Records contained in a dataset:
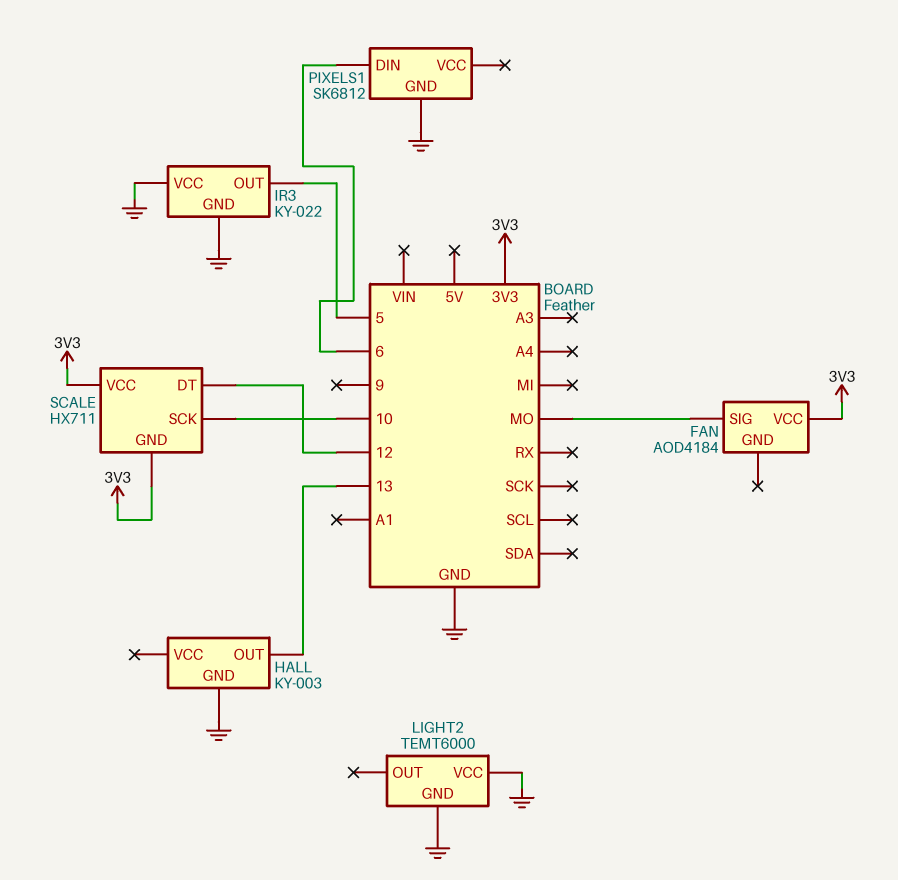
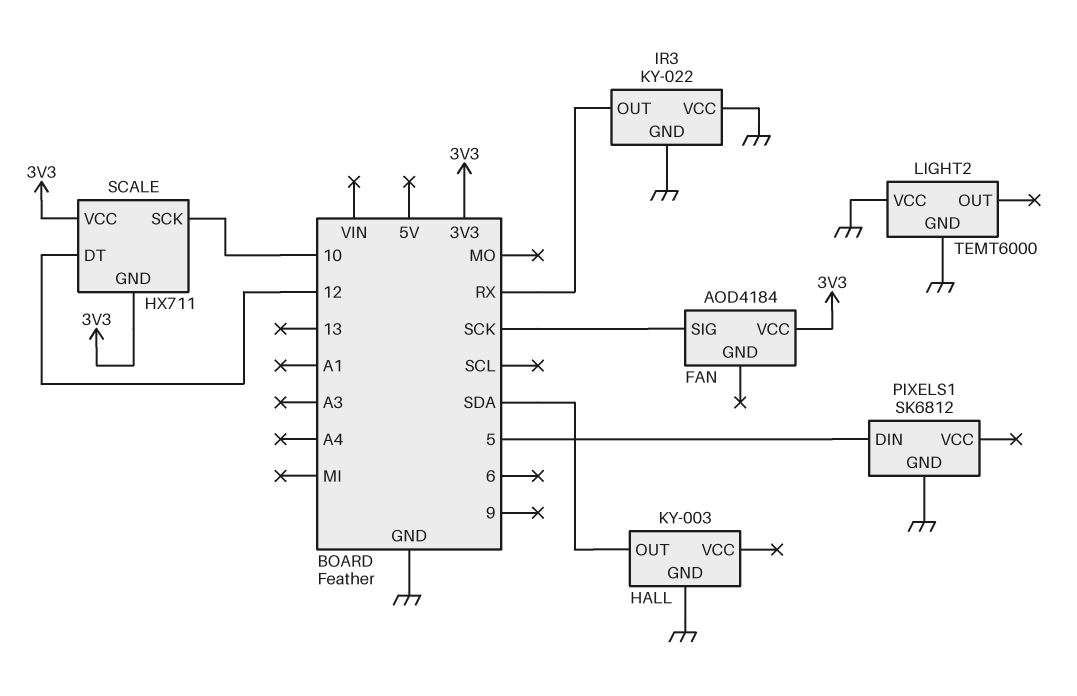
FAN pin SIG: MO -> SCK
HALL pin OUT: 13 -> SDA
IR3 pin OUT: 5 -> RX
PIXELS1 pin DIN: 6 -> 5

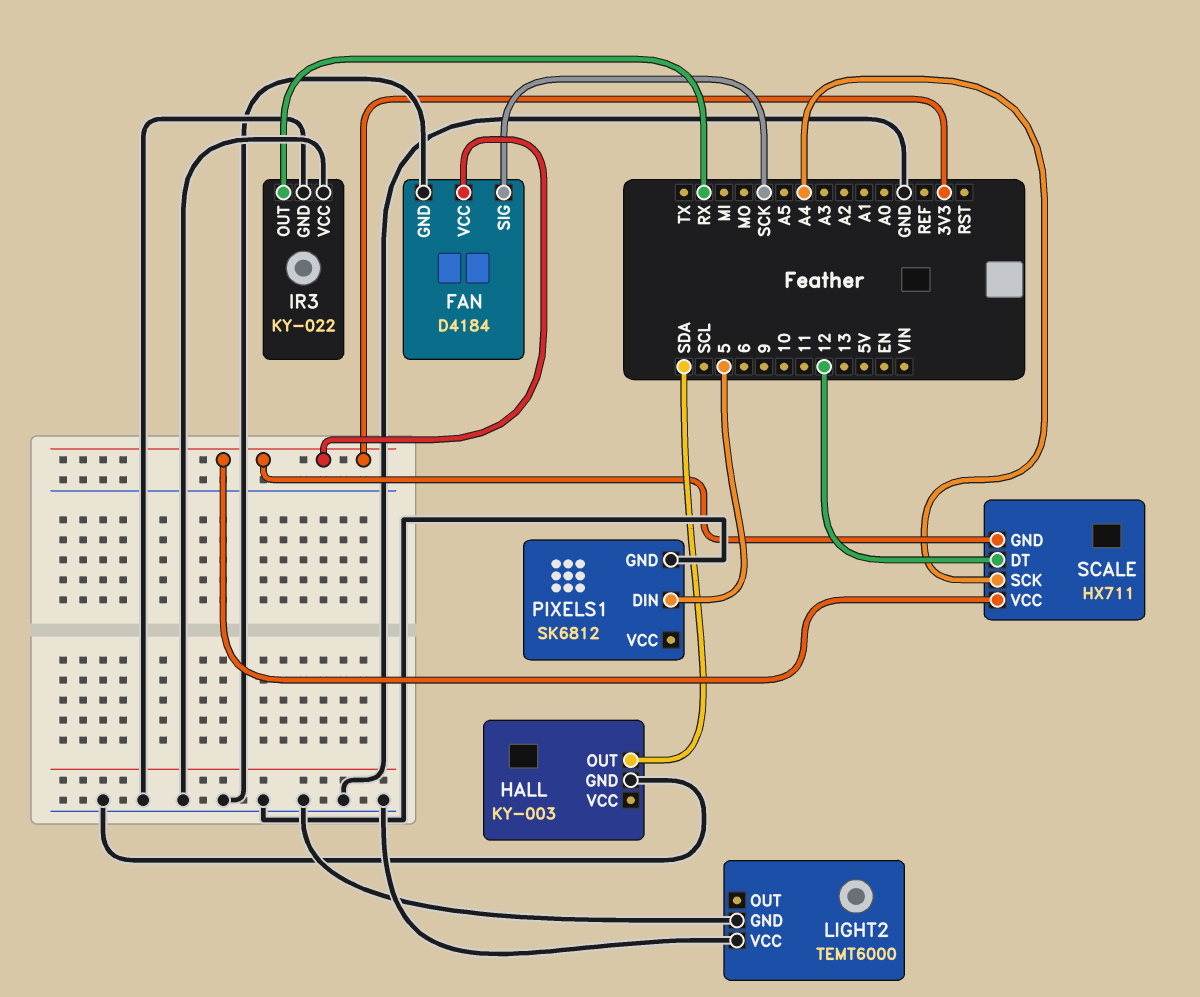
FAN: AOD4184 -> D4184
FAN pin GND: none -> GND
SCALE pin SCK: 10 -> A4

● Instructions to follow
Every line above is to be returned exactly, with its pictures removed.

● Response area
FAN pin SIG: MO -> SCK
HALL pin OUT: 13 -> SDA
IR3 pin OUT: 5 -> RX
PIXELS1 pin DIN: 6 -> 5

FAN: AOD4184 -> D4184
FAN pin GND: none -> GND
SCALE pin SCK: 10 -> A4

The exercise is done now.